» What the task asks:
In the data below, find the line containing "camera: 120 degrees right, 15 degrees up", then set down that line and every later line up to and including the line containing "green button [250,373,291,407]", exactly.

◆ ◆ ◆ ◆

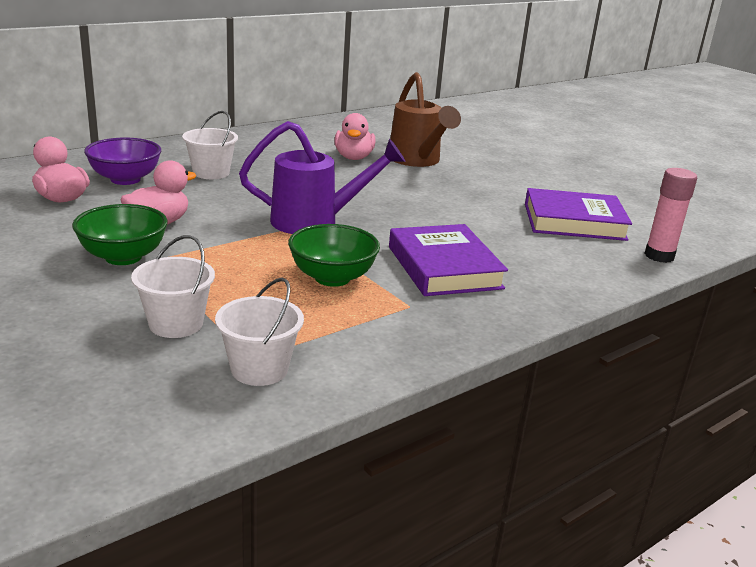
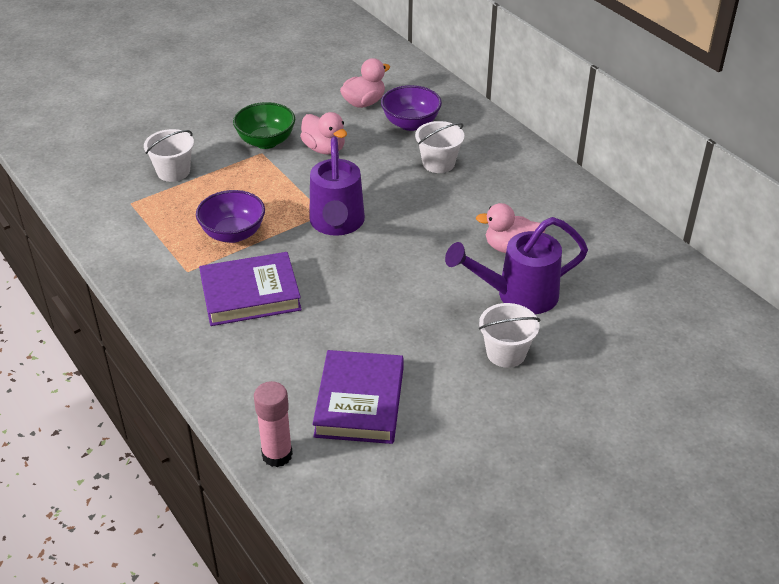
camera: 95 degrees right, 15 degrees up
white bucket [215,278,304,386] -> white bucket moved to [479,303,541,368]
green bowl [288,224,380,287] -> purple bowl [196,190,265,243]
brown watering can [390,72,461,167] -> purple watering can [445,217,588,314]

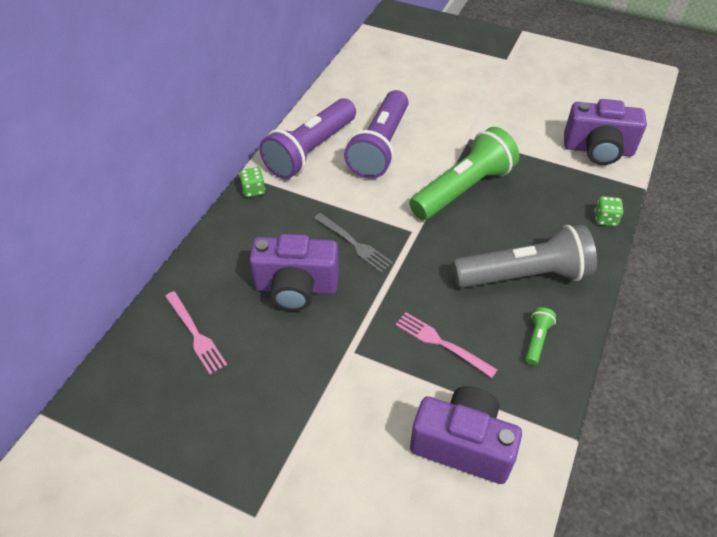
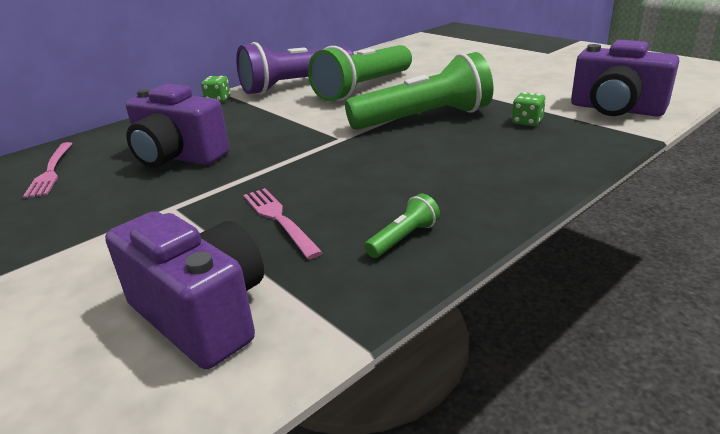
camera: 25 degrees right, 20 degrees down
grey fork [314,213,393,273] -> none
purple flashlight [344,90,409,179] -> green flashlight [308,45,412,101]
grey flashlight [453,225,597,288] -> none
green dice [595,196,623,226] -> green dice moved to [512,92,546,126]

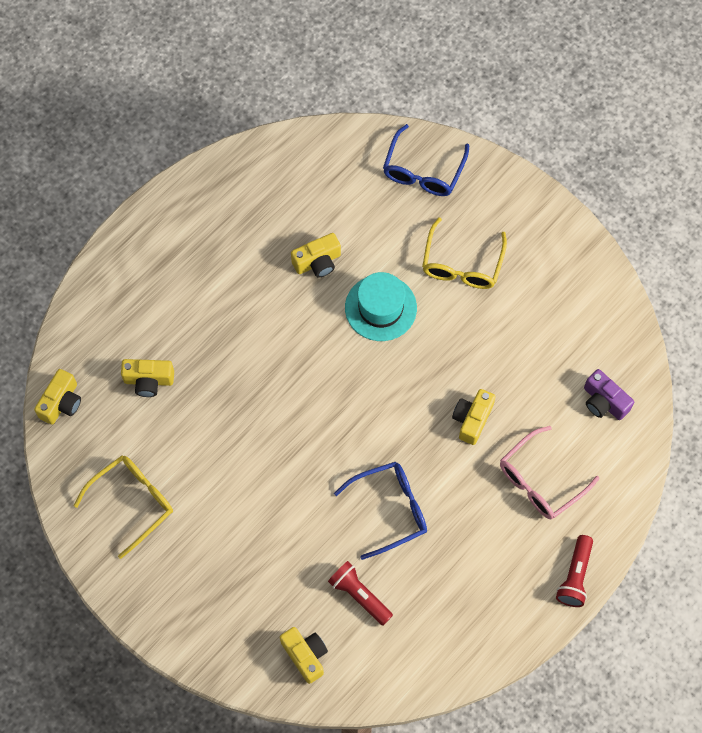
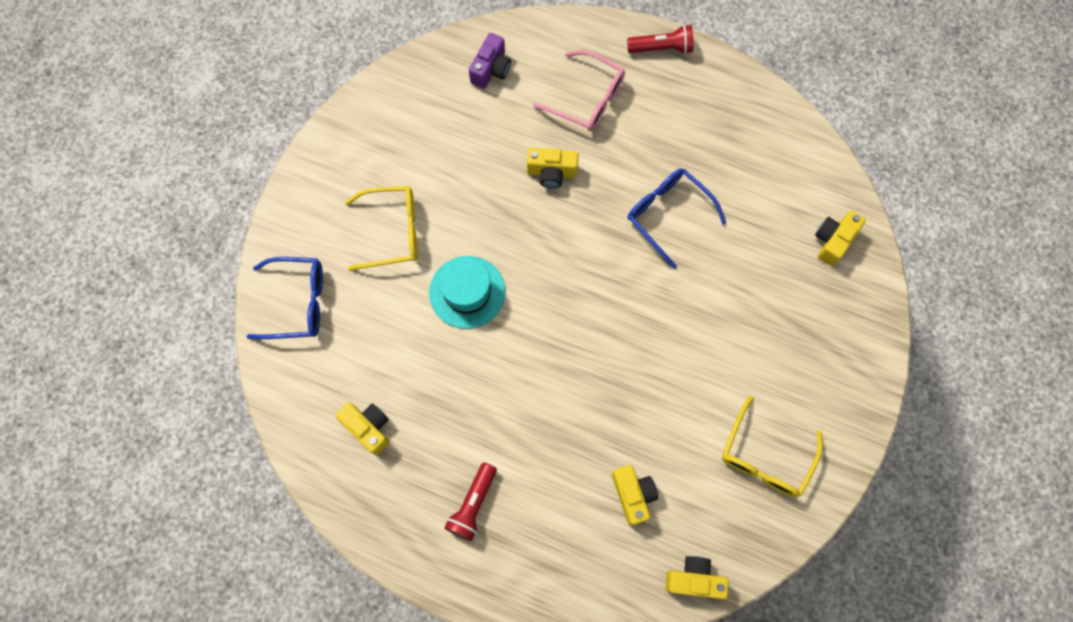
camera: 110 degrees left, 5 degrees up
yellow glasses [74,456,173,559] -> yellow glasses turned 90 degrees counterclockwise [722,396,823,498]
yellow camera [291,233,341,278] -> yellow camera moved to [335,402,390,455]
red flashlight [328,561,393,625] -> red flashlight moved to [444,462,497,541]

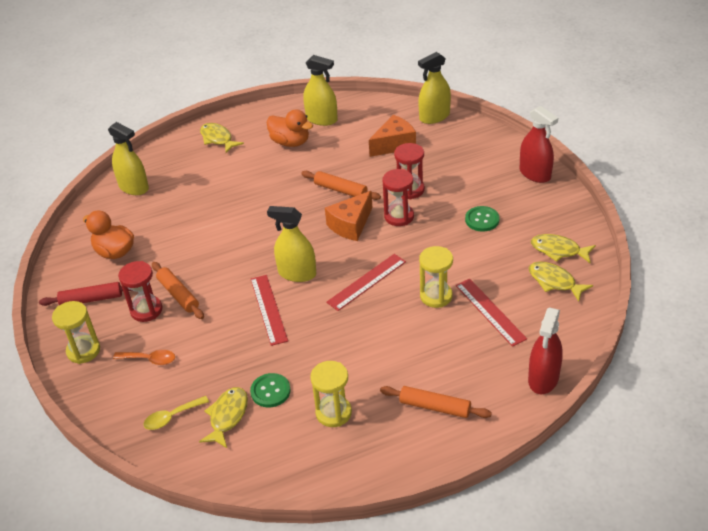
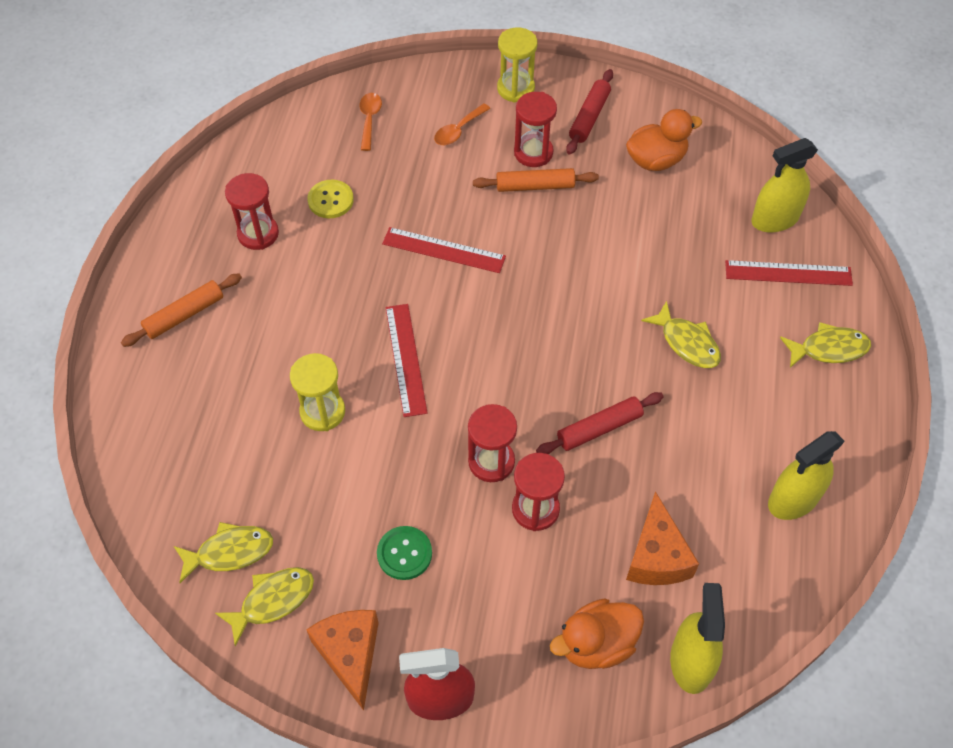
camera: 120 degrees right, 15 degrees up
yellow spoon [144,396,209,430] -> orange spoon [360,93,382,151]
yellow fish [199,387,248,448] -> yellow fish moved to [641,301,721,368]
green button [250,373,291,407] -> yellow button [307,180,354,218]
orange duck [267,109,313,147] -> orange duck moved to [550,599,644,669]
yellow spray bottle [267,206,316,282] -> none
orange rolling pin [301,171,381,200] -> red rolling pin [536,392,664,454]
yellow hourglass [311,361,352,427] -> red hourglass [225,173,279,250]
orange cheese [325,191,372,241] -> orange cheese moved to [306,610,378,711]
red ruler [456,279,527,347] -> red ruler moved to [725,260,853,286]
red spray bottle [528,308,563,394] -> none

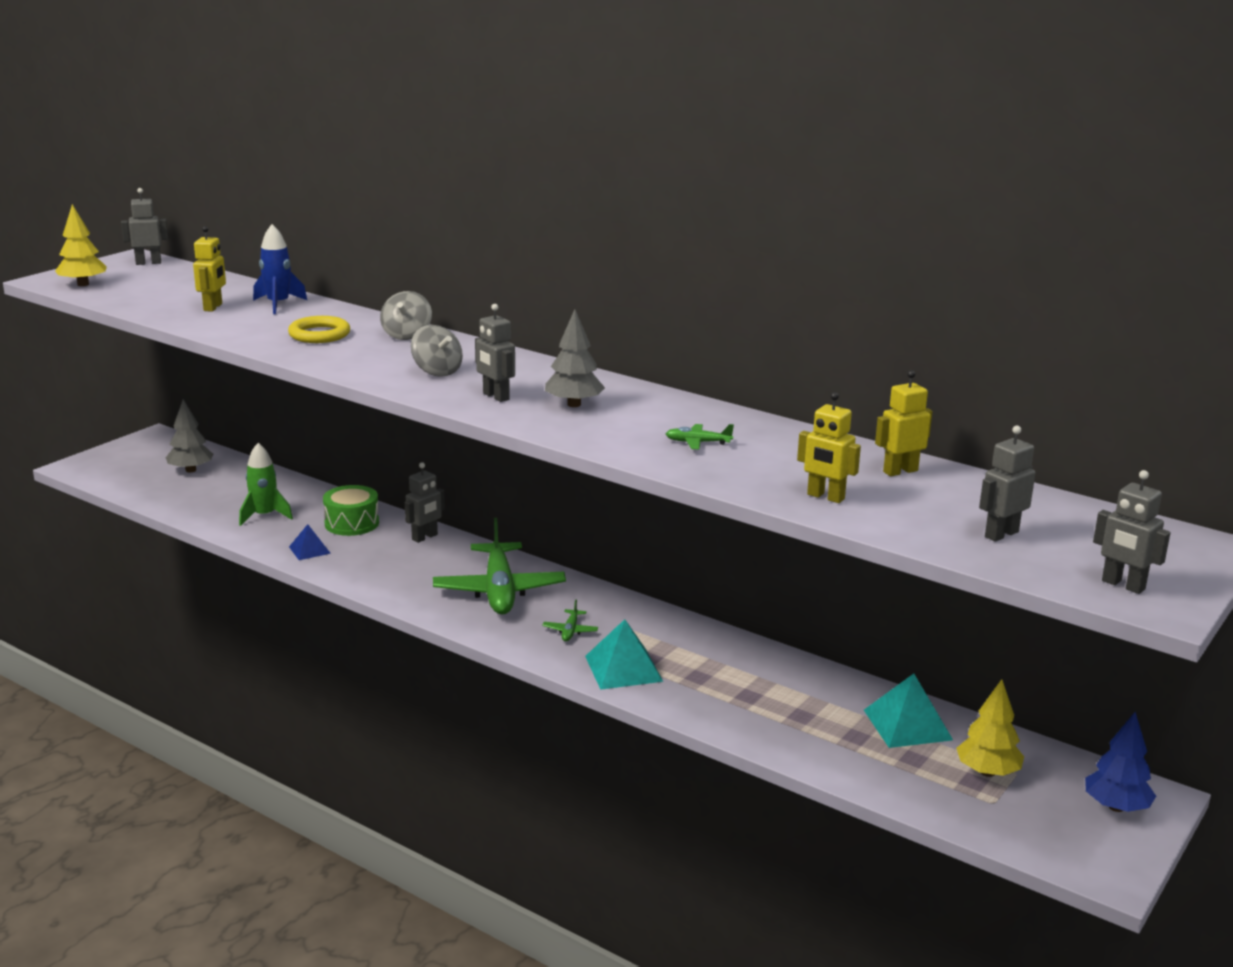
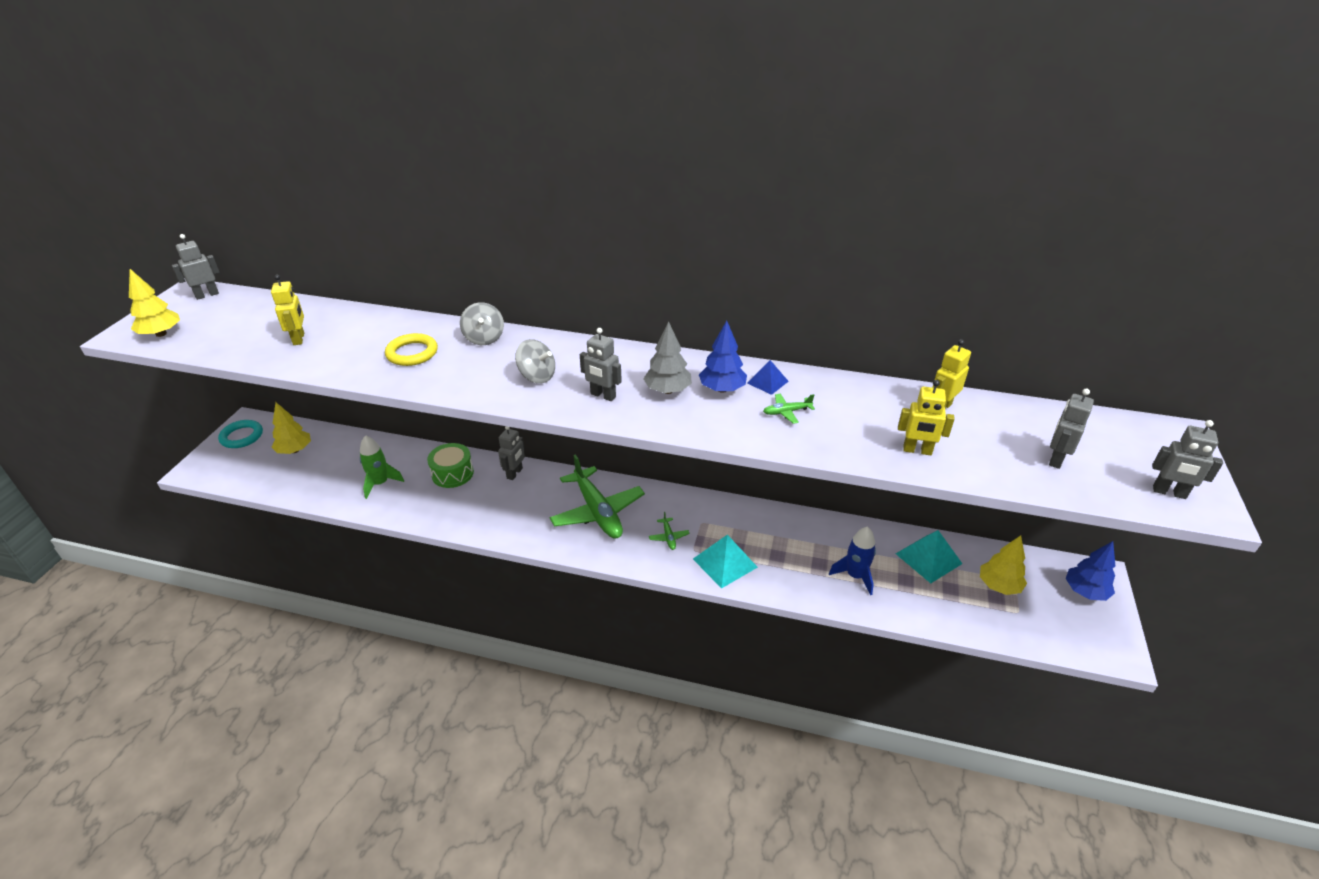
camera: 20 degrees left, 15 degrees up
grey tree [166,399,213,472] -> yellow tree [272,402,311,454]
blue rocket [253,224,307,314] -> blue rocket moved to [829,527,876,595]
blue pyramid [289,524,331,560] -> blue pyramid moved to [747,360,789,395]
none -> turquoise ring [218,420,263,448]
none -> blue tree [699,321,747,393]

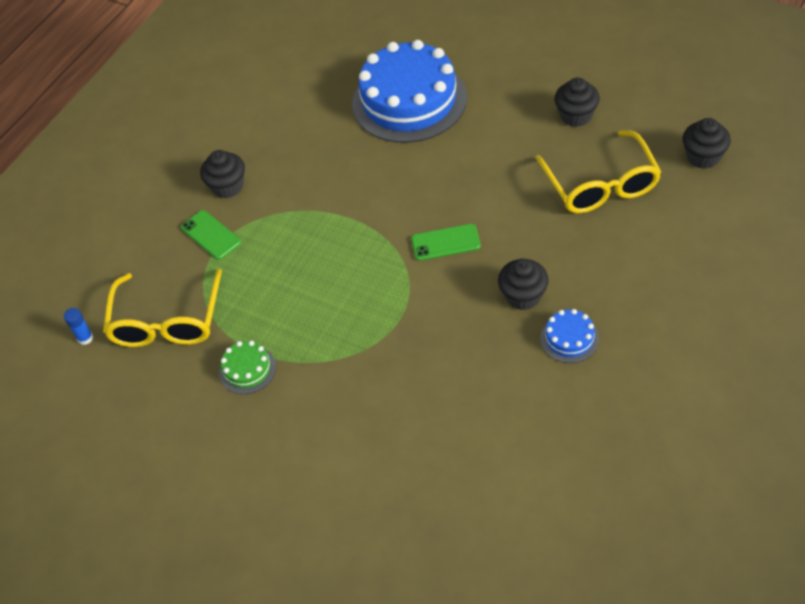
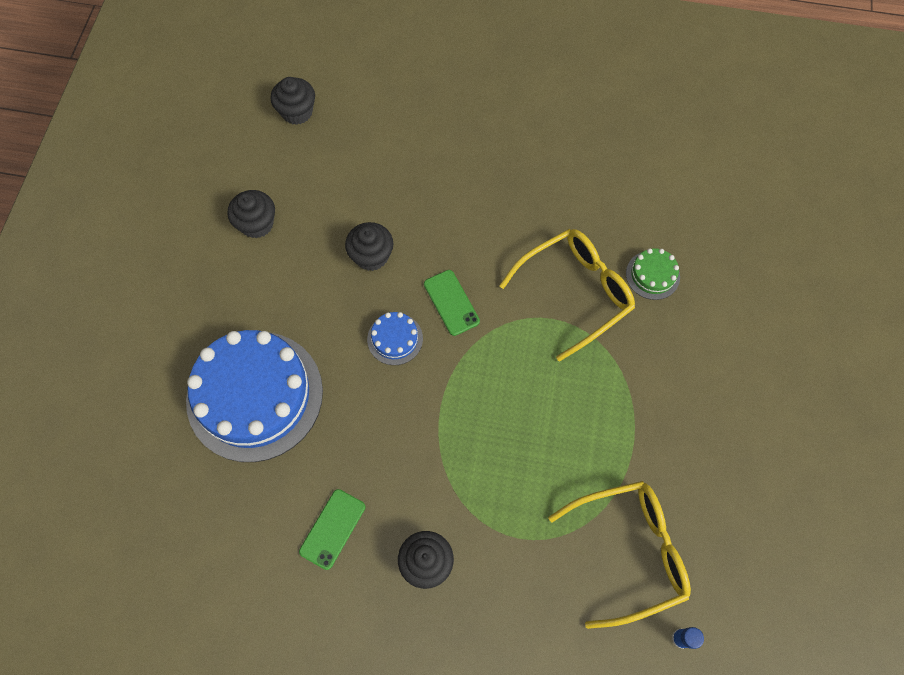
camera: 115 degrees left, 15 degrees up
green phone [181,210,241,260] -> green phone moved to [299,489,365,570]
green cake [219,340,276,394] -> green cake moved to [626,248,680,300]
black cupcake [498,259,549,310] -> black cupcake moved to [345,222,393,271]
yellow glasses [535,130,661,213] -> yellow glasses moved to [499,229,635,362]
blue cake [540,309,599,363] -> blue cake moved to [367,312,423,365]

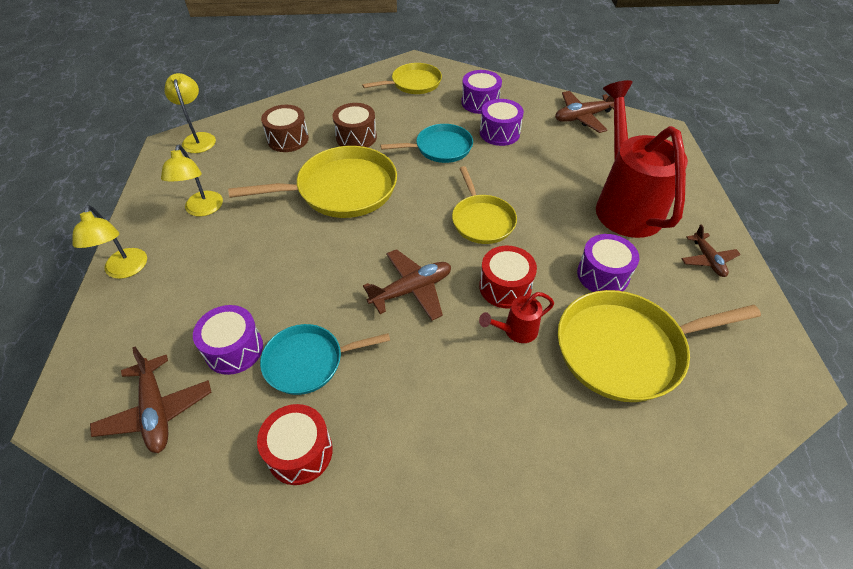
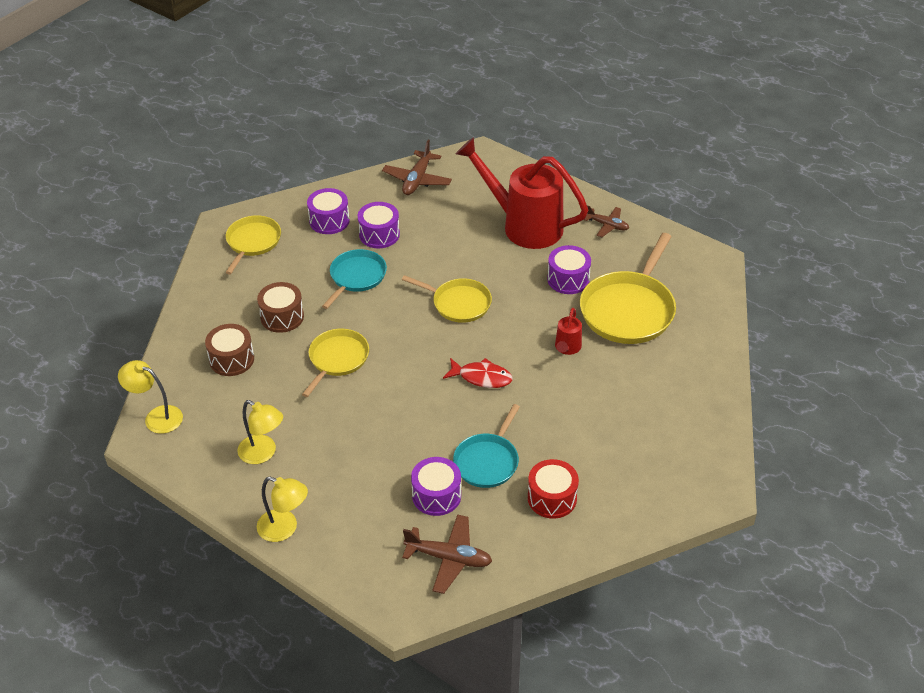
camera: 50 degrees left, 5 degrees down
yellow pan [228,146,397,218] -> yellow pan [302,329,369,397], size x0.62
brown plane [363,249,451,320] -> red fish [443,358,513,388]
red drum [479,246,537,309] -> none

◆ ◆ ◆ ◆

» Task response:
camera: 120 degrees right, 15 degrees up
yellow spoon [144,396,209,430] -> orange spoon [360,93,382,151]
yellow fish [199,387,248,448] -> yellow fish moved to [641,301,721,368]
green button [250,373,291,407] -> yellow button [307,180,354,218]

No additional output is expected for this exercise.